[Object change descriptions]
● ● ● ●
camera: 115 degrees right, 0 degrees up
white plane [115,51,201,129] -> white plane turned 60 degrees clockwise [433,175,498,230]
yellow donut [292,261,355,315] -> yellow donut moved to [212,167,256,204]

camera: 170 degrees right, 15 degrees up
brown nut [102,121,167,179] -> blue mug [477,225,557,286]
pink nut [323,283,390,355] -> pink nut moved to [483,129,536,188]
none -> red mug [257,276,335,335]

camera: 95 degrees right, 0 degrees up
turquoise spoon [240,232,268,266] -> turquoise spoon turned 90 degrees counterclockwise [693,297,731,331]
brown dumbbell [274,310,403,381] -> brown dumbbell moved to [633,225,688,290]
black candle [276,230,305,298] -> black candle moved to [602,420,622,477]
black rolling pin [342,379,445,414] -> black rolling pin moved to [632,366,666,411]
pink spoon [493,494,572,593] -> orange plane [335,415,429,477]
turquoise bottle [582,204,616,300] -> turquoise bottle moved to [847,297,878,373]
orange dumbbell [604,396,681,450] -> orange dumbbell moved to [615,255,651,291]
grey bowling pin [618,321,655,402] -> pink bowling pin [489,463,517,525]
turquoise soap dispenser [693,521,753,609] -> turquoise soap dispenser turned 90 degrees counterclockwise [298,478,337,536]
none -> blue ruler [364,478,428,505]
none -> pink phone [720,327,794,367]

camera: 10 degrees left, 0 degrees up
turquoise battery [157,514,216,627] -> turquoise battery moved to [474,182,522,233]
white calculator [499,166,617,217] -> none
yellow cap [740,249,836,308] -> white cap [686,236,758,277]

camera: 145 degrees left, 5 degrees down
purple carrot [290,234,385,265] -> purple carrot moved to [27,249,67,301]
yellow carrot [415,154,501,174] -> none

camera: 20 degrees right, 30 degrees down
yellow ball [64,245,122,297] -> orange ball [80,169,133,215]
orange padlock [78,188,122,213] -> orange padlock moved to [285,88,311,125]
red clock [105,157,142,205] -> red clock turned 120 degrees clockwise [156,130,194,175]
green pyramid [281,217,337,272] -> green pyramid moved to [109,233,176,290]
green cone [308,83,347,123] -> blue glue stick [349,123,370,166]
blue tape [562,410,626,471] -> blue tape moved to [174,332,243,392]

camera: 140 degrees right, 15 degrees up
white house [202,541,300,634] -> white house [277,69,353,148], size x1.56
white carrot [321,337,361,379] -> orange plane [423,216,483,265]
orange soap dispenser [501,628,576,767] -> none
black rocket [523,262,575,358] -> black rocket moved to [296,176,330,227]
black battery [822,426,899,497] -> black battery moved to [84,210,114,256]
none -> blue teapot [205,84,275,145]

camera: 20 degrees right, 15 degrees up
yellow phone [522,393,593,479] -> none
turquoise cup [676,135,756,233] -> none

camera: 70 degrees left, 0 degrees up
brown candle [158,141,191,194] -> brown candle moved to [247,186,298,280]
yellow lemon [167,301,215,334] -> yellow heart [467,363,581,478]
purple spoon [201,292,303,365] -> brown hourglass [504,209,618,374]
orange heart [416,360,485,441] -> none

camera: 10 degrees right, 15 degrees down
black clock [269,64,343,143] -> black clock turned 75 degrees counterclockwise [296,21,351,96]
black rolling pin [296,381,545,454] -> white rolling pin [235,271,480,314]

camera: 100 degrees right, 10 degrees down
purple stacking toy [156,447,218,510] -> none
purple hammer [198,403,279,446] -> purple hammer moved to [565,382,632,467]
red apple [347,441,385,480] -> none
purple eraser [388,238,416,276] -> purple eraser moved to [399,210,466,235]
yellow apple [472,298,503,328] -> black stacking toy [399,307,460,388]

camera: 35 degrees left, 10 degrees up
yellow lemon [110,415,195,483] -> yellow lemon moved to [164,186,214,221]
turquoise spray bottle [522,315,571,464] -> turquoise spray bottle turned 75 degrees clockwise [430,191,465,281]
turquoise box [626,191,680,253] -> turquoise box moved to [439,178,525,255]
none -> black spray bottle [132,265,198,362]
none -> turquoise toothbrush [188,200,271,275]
● ● ● ●
■ PROBLEM REQUIREMENTS
Give again, exactly as written, every line from the first one above through the line that has "white carrot [321,337,361,379]" in it.

■ RESPONSE
camera: 115 degrees right, 0 degrees up
white plane [115,51,201,129] -> white plane turned 60 degrees clockwise [433,175,498,230]
yellow donut [292,261,355,315] -> yellow donut moved to [212,167,256,204]

camera: 170 degrees right, 15 degrees up
brown nut [102,121,167,179] -> blue mug [477,225,557,286]
pink nut [323,283,390,355] -> pink nut moved to [483,129,536,188]
none -> red mug [257,276,335,335]

camera: 95 degrees right, 0 degrees up
turquoise spoon [240,232,268,266] -> turquoise spoon turned 90 degrees counterclockwise [693,297,731,331]
brown dumbbell [274,310,403,381] -> brown dumbbell moved to [633,225,688,290]
black candle [276,230,305,298] -> black candle moved to [602,420,622,477]
black rolling pin [342,379,445,414] -> black rolling pin moved to [632,366,666,411]
pink spoon [493,494,572,593] -> orange plane [335,415,429,477]
turquoise bottle [582,204,616,300] -> turquoise bottle moved to [847,297,878,373]
orange dumbbell [604,396,681,450] -> orange dumbbell moved to [615,255,651,291]
grey bowling pin [618,321,655,402] -> pink bowling pin [489,463,517,525]
turquoise soap dispenser [693,521,753,609] -> turquoise soap dispenser turned 90 degrees counterclockwise [298,478,337,536]
none -> blue ruler [364,478,428,505]
none -> pink phone [720,327,794,367]

camera: 10 degrees left, 0 degrees up
turquoise battery [157,514,216,627] -> turquoise battery moved to [474,182,522,233]
white calculator [499,166,617,217] -> none
yellow cap [740,249,836,308] -> white cap [686,236,758,277]

camera: 145 degrees left, 5 degrees down
purple carrot [290,234,385,265] -> purple carrot moved to [27,249,67,301]
yellow carrot [415,154,501,174] -> none

camera: 20 degrees right, 30 degrees down
yellow ball [64,245,122,297] -> orange ball [80,169,133,215]
orange padlock [78,188,122,213] -> orange padlock moved to [285,88,311,125]
red clock [105,157,142,205] -> red clock turned 120 degrees clockwise [156,130,194,175]
green pyramid [281,217,337,272] -> green pyramid moved to [109,233,176,290]
green cone [308,83,347,123] -> blue glue stick [349,123,370,166]
blue tape [562,410,626,471] -> blue tape moved to [174,332,243,392]

camera: 140 degrees right, 15 degrees up
white house [202,541,300,634] -> white house [277,69,353,148], size x1.56
white carrot [321,337,361,379] -> orange plane [423,216,483,265]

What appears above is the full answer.